Exercise aim —
Verbatim transcription with images omitted: return the entries below in full.

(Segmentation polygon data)
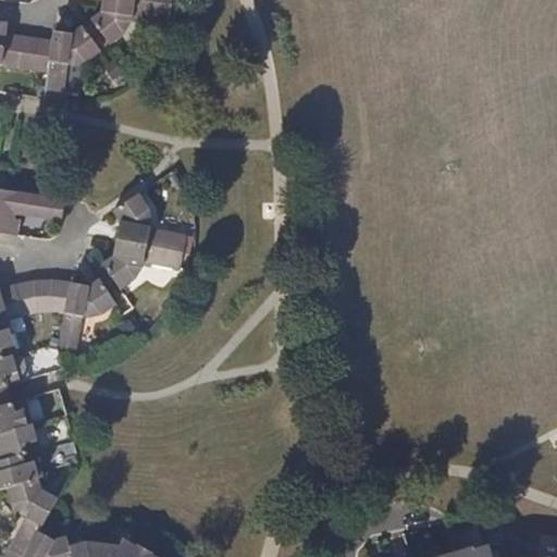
[(174,4),(143,0),(104,0),(103,9),(101,15),(94,20),(113,45),(131,33),(134,24),(135,16),(171,22),(174,4)]
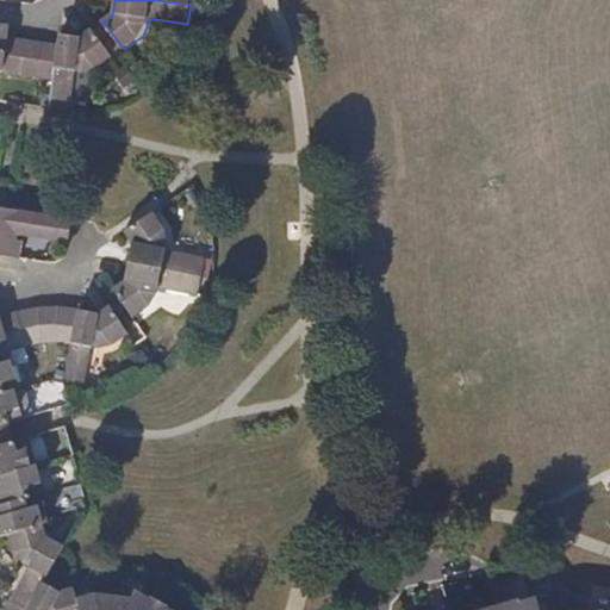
[(0,72),(2,73),(8,37),(10,25),(0,23),(0,72)]
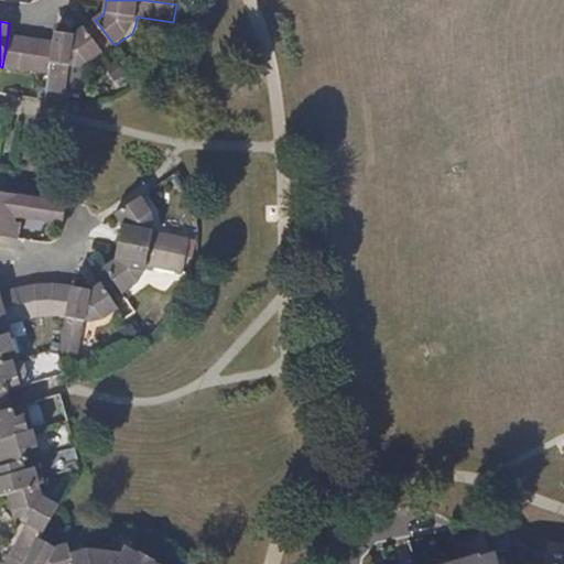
[(55,42),(50,74),(45,100),(65,102),(71,64),(79,66),(88,65),(106,53),(86,28),(77,33),(73,34),(57,31),(55,42)]
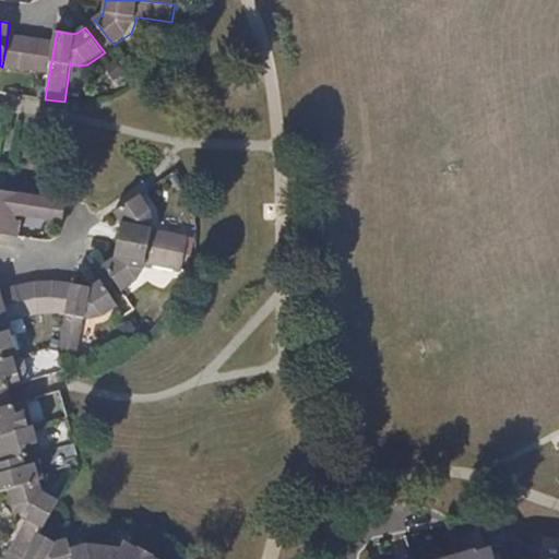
[(2,67),(16,69),(22,36),(8,34),(2,67)]
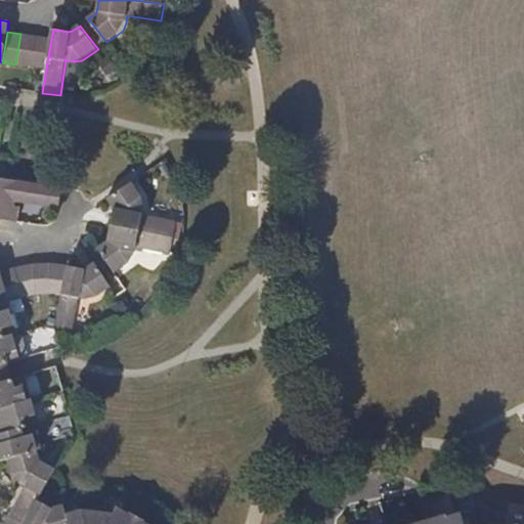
[(15,64),(32,67),(36,37),(20,34),(15,64)]
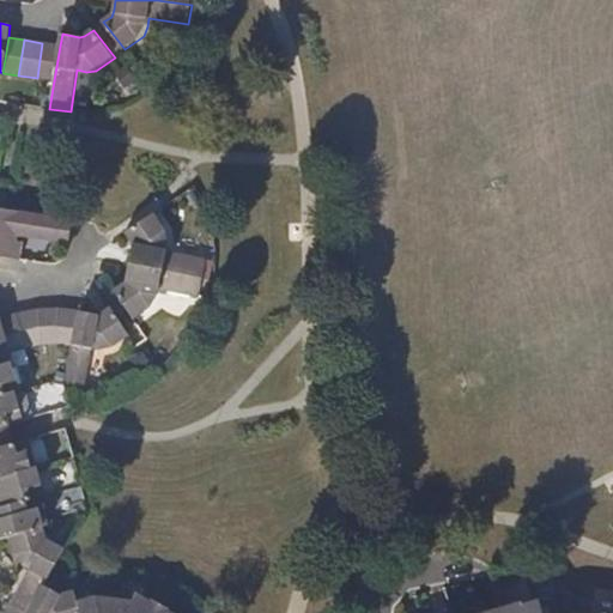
[(54,80),(60,46),(42,43),(37,78),(54,80)]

Expected answer —
[(174,4),(143,0),(104,0),(103,9),(101,15),(94,20),(113,45),(131,33),(134,24),(135,16),(171,22),(174,4)]
[(0,72),(2,73),(8,37),(10,25),(0,23),(0,72)]
[(55,42),(50,74),(45,100),(65,102),(71,64),(79,66),(88,65),(106,53),(86,28),(77,33),(73,34),(57,31),(55,42)]
[(2,67),(16,69),(22,36),(8,34),(2,67)]
[(15,64),(32,67),(36,37),(20,34),(15,64)]
[(54,80),(60,46),(42,43),(37,78),(54,80)]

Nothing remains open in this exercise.